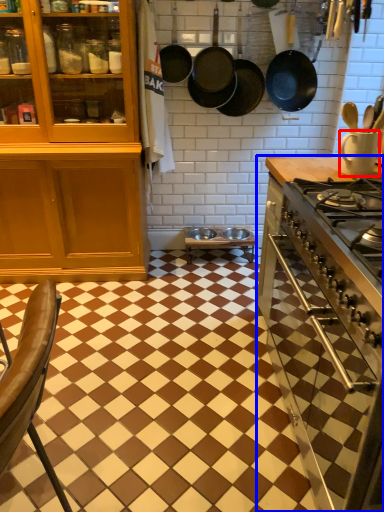
Question: Which point is closer to the camera, kitchen appliance (highlighted by a red box) or countertop (highlighted by a blue box)?

Choices:
 (A) kitchen appliance
 (B) countertop

Answer: (B)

^^^^

◆ **What you will do**
Please count the lines of the material that contain the string "kitchen", with case counting. Give only the number.

◆ **Exercise output**
2